Assignment
Transcribe the whole listing below. Pictures do not go in the copy.

Given information
•••••

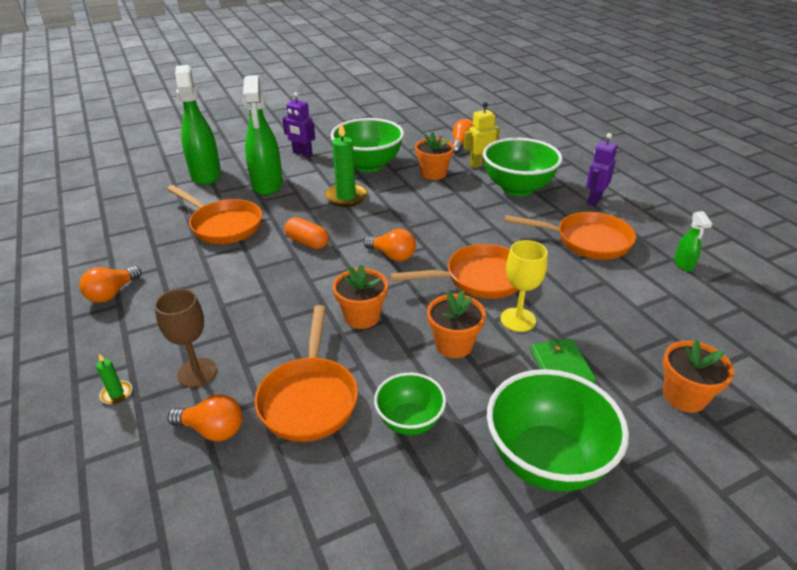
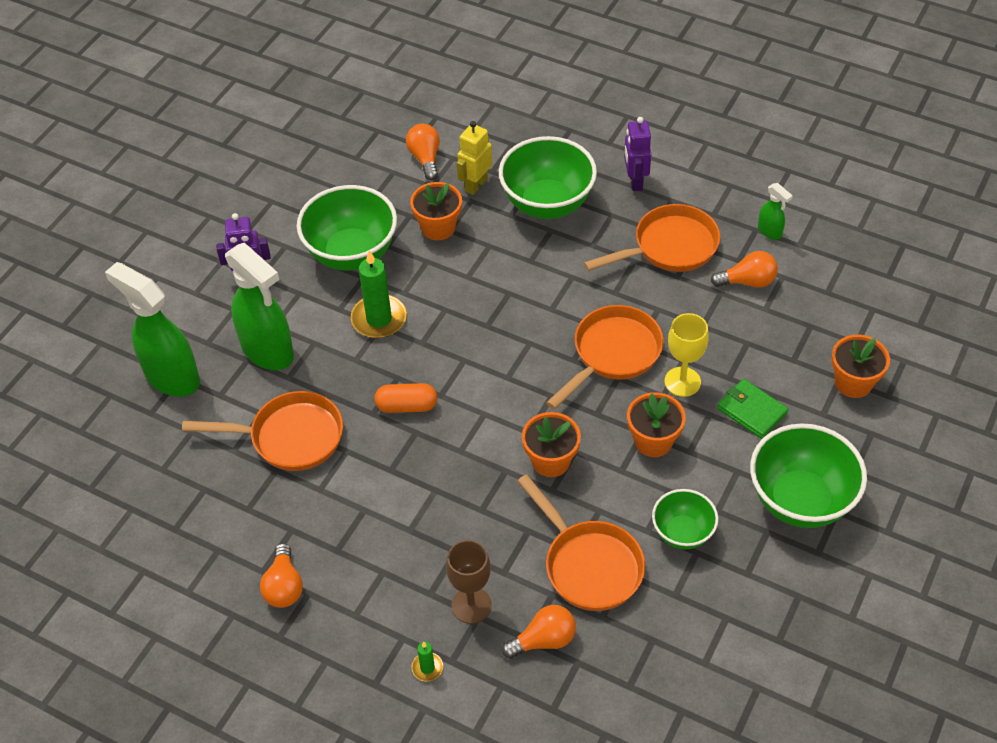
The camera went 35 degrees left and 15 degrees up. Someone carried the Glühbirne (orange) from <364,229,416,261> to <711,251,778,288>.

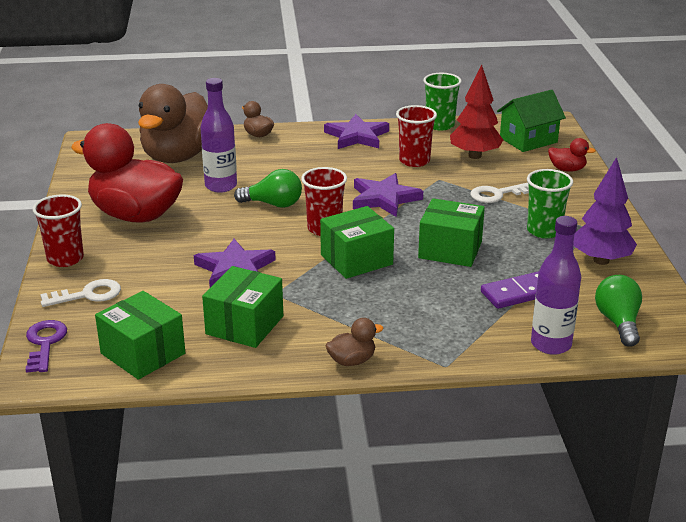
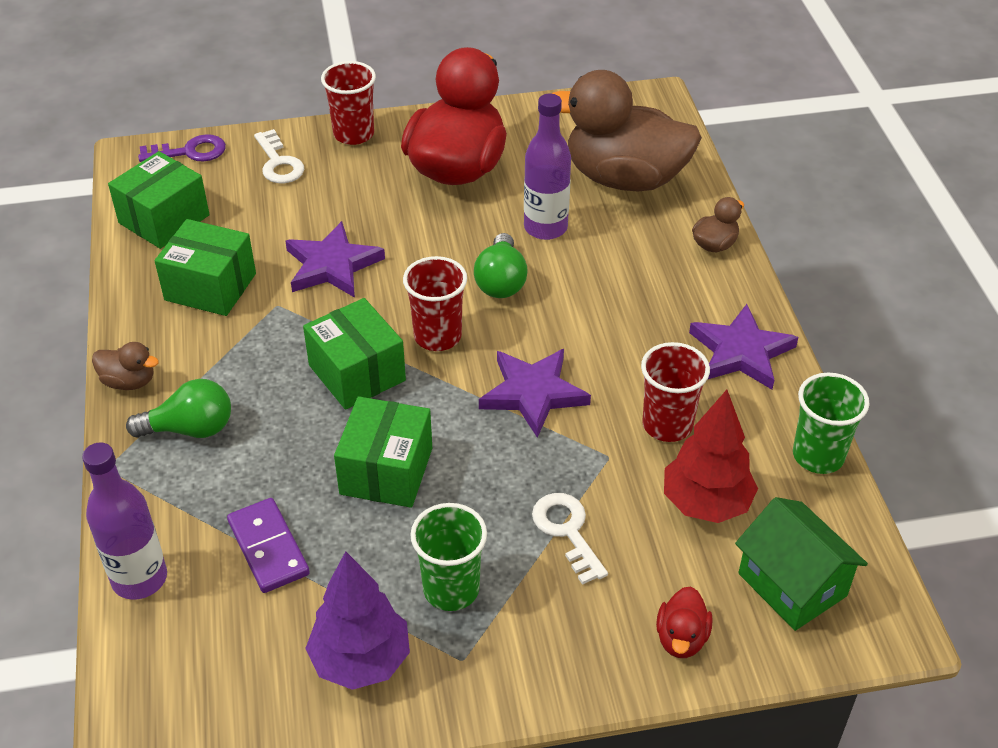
The camera went 85 degrees right and 15 degrees up. Someone carried the Glühbirne (grün) from <595,275,642,347> to <126,379,231,438>. Someone rotated the Ente (braun) at <325,318,384,366> by 45 degrees counterclockwise.

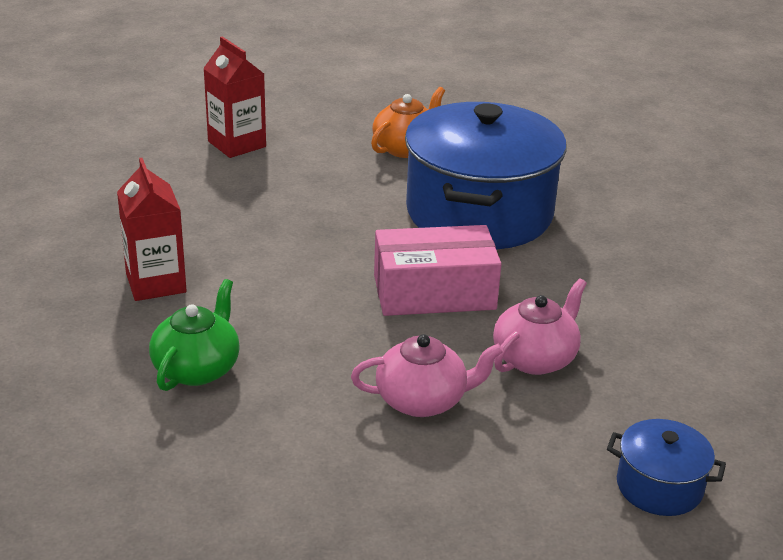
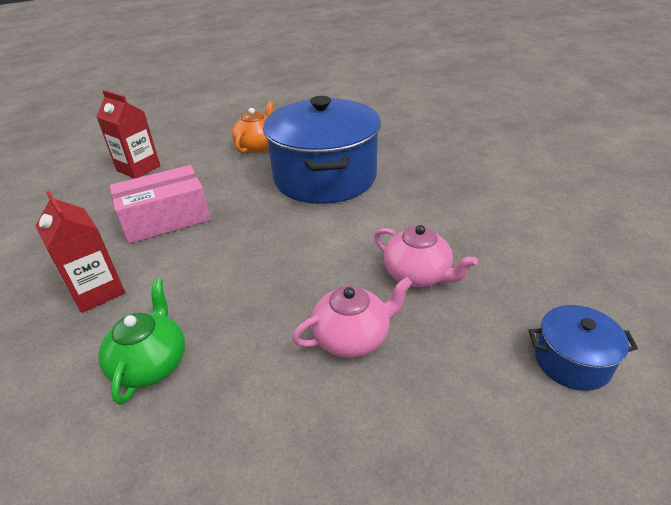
The camera went 15 degrees left and 5 degrees up. Someone carried the Schachtel (rosa) from <374,225,501,316> to <110,165,211,244>. Someone rotated the Teekanne (rosa) at <493,278,587,375> by 105 degrees clockwise.

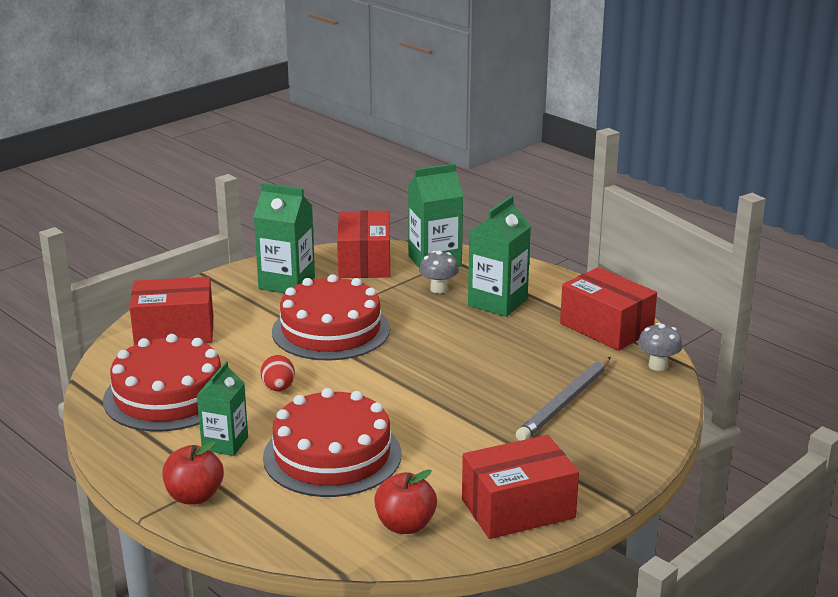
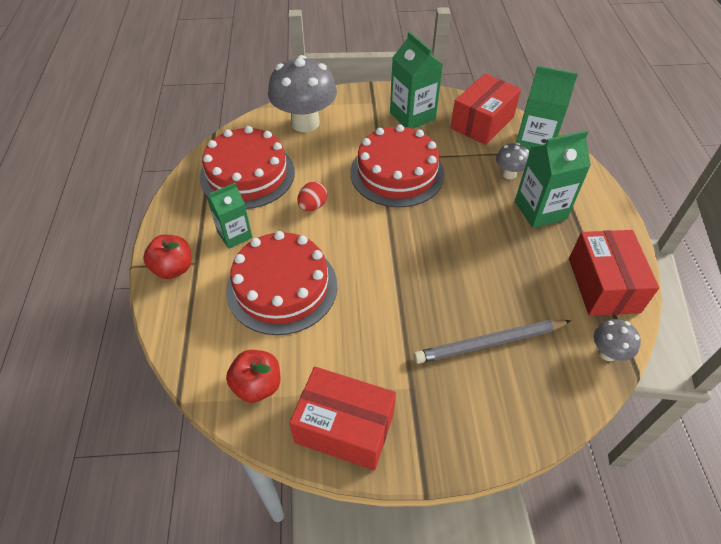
The camera went 40 degrees right and 25 degrees up. Someone swapped the Schachtel (rot) at <130,277,213,345> for the Pilz (grau) at <268,55,337,132>.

•••••

Problem solution
The camera went 35 degrees left and 15 degrees up. Someone carried the Glühbirne (orange) from <364,229,416,261> to <711,251,778,288>.

The camera went 85 degrees right and 15 degrees up. Someone carried the Glühbirne (grün) from <595,275,642,347> to <126,379,231,438>. Someone rotated the Ente (braun) at <325,318,384,366> by 45 degrees counterclockwise.

The camera went 15 degrees left and 5 degrees up. Someone carried the Schachtel (rosa) from <374,225,501,316> to <110,165,211,244>. Someone rotated the Teekanne (rosa) at <493,278,587,375> by 105 degrees clockwise.

The camera went 40 degrees right and 25 degrees up. Someone swapped the Schachtel (rot) at <130,277,213,345> for the Pilz (grau) at <268,55,337,132>.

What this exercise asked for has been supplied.